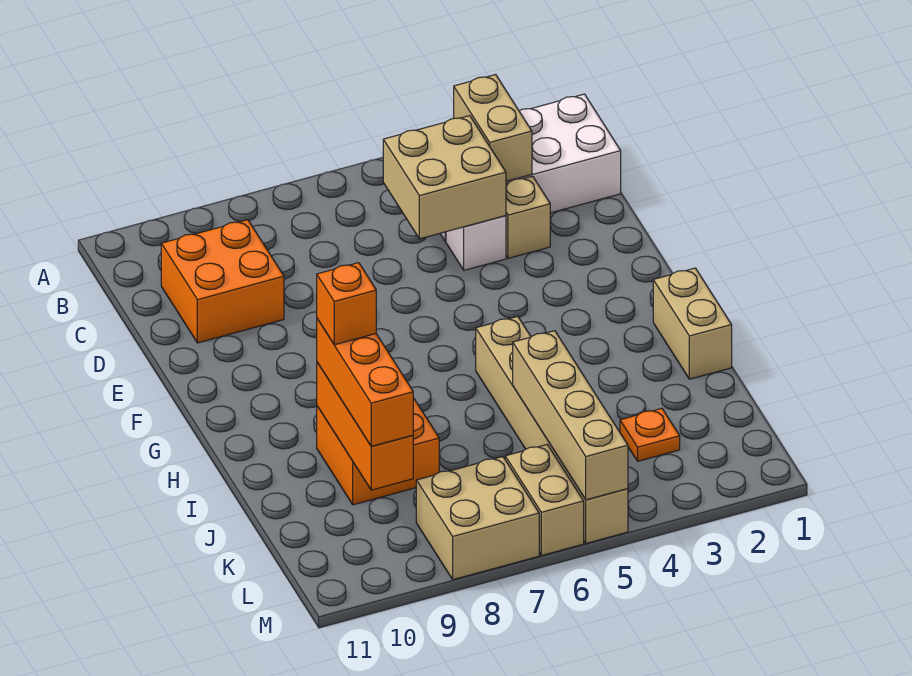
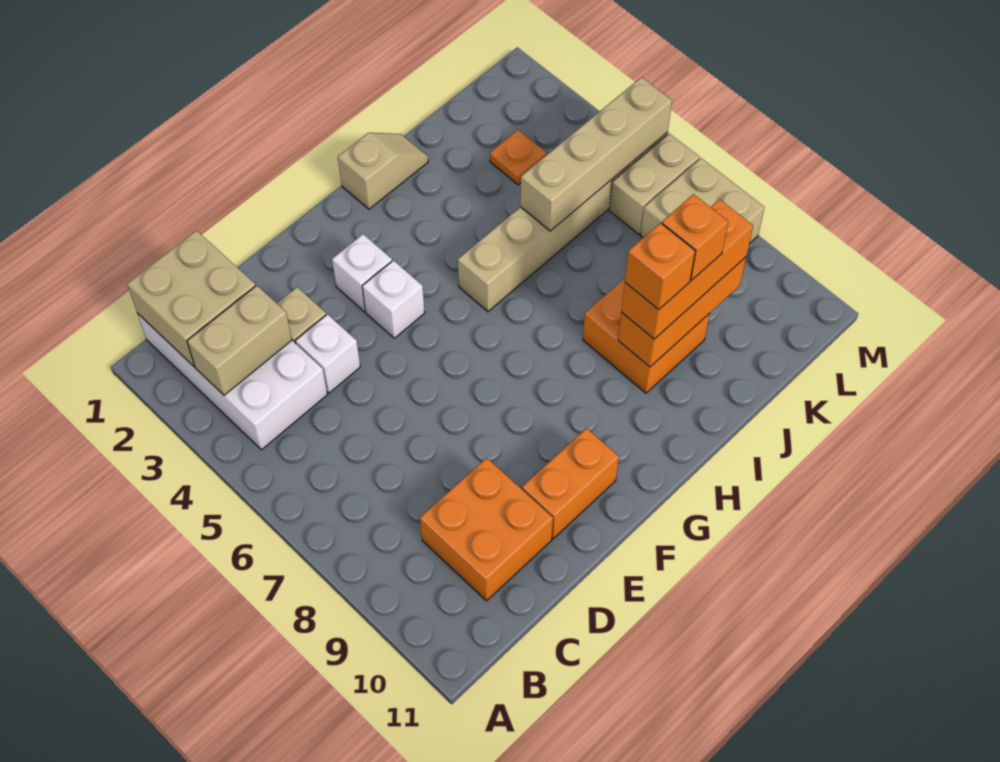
tan 2x2 brick [383,116,506,239] -> tan 2x2 brick moved to [127,231,256,367]
none -> orange 1x2 brick [522,428,619,539]
none -> white 1x1 brick [332,234,392,312]
none -> white 1x1 brick [362,260,425,338]
tan 1x2 brick [653,268,732,379] -> tan 1x2 slope [338,133,428,209]
none -> orange 1x1 brick [662,194,728,280]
****************************************
:: Aim of the task ::
The answer must be the full listing, word for word, with no images in it.

:: Result ::
tan 2x2 brick [383,116,506,239] -> tan 2x2 brick moved to [127,231,256,367]
none -> orange 1x2 brick [522,428,619,539]
none -> white 1x1 brick [332,234,392,312]
none -> white 1x1 brick [362,260,425,338]
tan 1x2 brick [653,268,732,379] -> tan 1x2 slope [338,133,428,209]
none -> orange 1x1 brick [662,194,728,280]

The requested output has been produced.